§ **TASK TO CARRY OUT**
Convert the notation from the start of the items through the line containing "ees'''8 e'''8 ces'''4", including that line, into a JSON list of strings with one string per line and blank lines omitted. Leave the pictures out of the answer.

.....

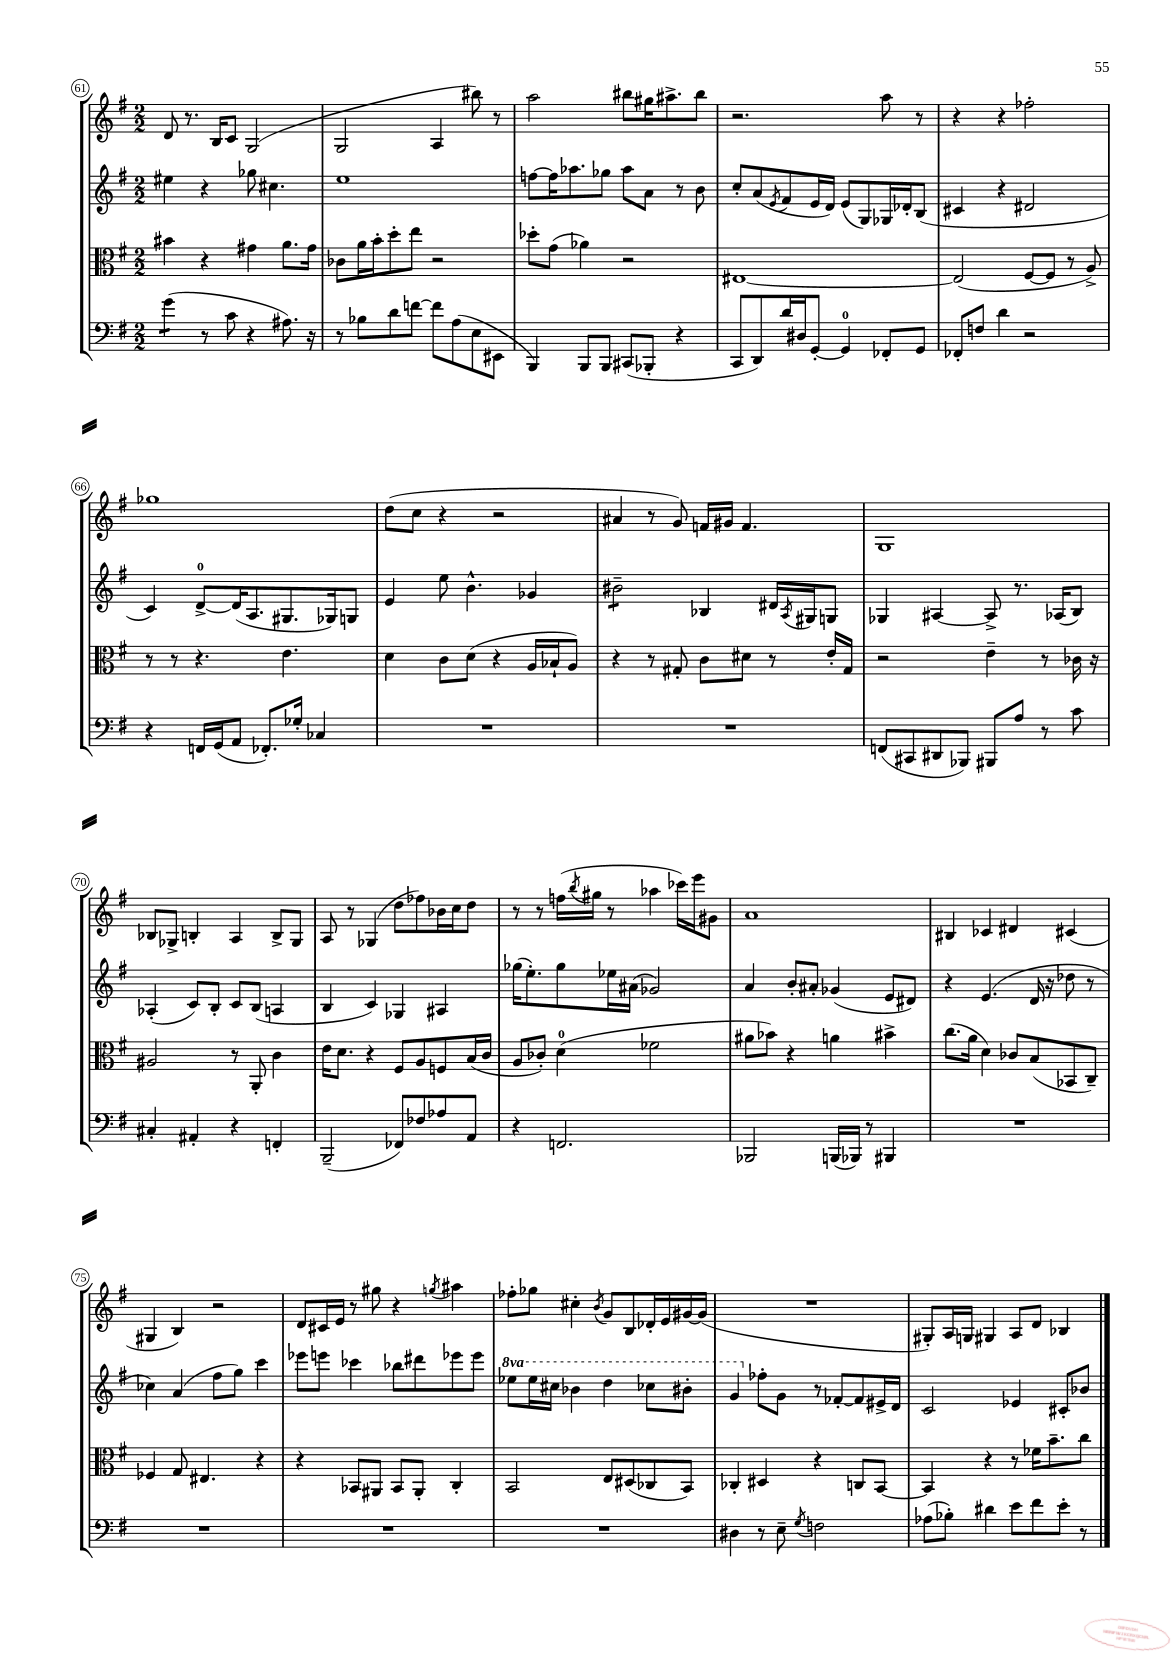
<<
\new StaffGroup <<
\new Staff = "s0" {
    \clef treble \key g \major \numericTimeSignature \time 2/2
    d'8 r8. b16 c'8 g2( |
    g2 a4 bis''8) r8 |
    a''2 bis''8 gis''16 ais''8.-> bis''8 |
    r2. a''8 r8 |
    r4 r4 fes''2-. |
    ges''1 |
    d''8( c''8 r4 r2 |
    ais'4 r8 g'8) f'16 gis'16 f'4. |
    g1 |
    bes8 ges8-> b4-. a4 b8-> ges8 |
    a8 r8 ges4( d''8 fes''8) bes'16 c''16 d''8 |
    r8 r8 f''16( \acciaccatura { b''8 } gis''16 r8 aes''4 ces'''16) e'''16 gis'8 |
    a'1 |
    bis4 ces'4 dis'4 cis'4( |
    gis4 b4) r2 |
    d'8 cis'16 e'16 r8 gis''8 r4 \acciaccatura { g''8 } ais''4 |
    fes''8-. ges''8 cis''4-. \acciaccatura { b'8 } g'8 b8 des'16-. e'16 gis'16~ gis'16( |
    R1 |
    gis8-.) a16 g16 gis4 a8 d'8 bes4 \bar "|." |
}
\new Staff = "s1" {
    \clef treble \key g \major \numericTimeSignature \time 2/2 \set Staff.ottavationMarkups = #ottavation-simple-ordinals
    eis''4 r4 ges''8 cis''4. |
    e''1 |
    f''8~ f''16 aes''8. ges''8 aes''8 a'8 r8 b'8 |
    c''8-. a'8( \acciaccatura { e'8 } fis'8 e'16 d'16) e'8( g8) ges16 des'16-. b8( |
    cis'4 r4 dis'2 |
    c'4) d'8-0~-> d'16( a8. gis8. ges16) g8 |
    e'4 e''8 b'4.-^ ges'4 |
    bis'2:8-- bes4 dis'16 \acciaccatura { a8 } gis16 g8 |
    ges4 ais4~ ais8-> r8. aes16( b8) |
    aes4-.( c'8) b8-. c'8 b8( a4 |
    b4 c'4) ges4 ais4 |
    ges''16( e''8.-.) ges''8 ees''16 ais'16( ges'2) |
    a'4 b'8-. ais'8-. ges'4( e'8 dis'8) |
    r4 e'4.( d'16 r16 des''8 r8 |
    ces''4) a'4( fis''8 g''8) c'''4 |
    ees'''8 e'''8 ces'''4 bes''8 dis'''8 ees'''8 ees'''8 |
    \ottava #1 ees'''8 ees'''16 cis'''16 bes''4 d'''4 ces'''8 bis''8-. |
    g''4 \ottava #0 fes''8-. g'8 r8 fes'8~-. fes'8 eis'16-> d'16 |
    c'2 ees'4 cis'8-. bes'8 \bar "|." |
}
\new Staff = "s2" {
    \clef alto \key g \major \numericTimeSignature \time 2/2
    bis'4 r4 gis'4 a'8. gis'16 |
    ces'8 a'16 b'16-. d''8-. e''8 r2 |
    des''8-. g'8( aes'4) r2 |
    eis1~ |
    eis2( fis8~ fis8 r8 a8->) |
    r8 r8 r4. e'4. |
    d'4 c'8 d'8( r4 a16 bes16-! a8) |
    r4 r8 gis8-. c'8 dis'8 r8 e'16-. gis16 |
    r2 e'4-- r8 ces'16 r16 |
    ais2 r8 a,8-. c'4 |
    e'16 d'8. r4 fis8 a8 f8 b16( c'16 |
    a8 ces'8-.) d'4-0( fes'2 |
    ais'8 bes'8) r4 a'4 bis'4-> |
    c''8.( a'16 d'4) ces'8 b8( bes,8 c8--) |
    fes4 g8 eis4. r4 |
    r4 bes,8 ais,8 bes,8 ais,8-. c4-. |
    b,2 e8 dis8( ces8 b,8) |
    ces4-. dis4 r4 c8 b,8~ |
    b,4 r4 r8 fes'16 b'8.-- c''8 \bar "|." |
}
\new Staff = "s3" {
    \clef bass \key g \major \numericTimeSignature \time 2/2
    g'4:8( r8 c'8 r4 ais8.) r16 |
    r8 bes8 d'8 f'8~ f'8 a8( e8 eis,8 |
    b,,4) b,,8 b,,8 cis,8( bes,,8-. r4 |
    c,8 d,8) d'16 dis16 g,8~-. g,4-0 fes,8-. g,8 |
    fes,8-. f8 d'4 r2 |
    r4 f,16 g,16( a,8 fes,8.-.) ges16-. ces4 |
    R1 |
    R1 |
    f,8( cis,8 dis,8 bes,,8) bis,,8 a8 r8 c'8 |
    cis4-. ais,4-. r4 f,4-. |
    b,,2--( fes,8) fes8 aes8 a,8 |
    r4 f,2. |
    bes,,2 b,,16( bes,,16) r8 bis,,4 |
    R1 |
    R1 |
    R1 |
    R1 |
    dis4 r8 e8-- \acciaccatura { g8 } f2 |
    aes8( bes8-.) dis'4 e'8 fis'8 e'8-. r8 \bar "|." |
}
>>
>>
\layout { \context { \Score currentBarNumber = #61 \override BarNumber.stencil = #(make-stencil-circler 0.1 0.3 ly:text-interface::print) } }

.....

§ **RIGHT ANSWER**
[
  "<<",
  "\\new StaffGroup <<",
  "\\new Staff = \"s0\" {",
  "    \\clef treble \\key g \\major \\numericTimeSignature \\time 2/2",
  "    d'8 r8. b16 c'8 g2( |",
  "    g2 a4 bis''8) r8 |",
  "    a''2 bis''8 gis''16 ais''8.-> bis''8 |",
  "    r2. a''8 r8 |",
  "    r4 r4 fes''2-. |",
  "    ges''1 |",
  "    d''8( c''8 r4 r2 |",
  "    ais'4 r8 g'8) f'16 gis'16 f'4. |",
  "    g1 |",
  "    bes8 ges8-> b4-. a4 b8-> ges8 |",
  "    a8 r8 ges4( d''8 fes''8) bes'16 c''16 d''8 |",
  "    r8 r8 f''16( \\acciaccatura { b''8 } gis''16 r8 aes''4 ces'''16) e'''16 gis'8 |",
  "    a'1 |",
  "    bis4 ces'4 dis'4 cis'4( |",
  "    gis4 b4) r2 |",
  "    d'8 cis'16 e'16 r8 gis''8 r4 \\acciaccatura { g''8 } ais''4 |",
  "    fes''8-. ges''8 cis''4-. \\acciaccatura { b'8 } g'8 b8 des'16-. e'16 gis'16~ gis'16( |",
  "    R1 |",
  "    gis8-.) a16 g16 gis4 a8 d'8 bes4 \\bar \"|.\" |",
  "}",
  "\\new Staff = \"s1\" {",
  "    \\clef treble \\key g \\major \\numericTimeSignature \\time 2/2 \\set Staff.ottavationMarkups = #ottavation-simple-ordinals",
  "    eis''4 r4 ges''8 cis''4. |",
  "    e''1 |",
  "    f''8~ f''16 aes''8. ges''8 aes''8 a'8 r8 b'8 |",
  "    c''8-. a'8( \\acciaccatura { e'8 } fis'8 e'16 d'16) e'8( g8) ges16 des'16-. b8( |",
  "    cis'4 r4 dis'2 |",
  "    c'4) d'8-0~-> d'16( a8. gis8. ges16) g8 |",
  "    e'4 e''8 b'4.-^ ges'4 |",
  "    bis'2:8-- bes4 dis'16 \\acciaccatura { a8 } gis16 g8 |",
  "    ges4 ais4~ ais8-> r8. aes16( b8) |",
  "    aes4-.( c'8) b8-. c'8 b8( a4 |",
  "    b4 c'4) ges4 ais4 |",
  "    ges''16( e''8.-.) ges''8 ees''16 ais'16( ges'2) |",
  "    a'4 b'8-. ais'8-. ges'4( e'8 dis'8) |",
  "    r4 e'4.( d'16 r16 des''8 r8 |",
  "    ces''4) a'4( fis''8 g''8) c'''4 |",
  "    ees'''8 e'''8 ces'''4 bes''8 dis'''8 ees'''8 ees'''8 |"
]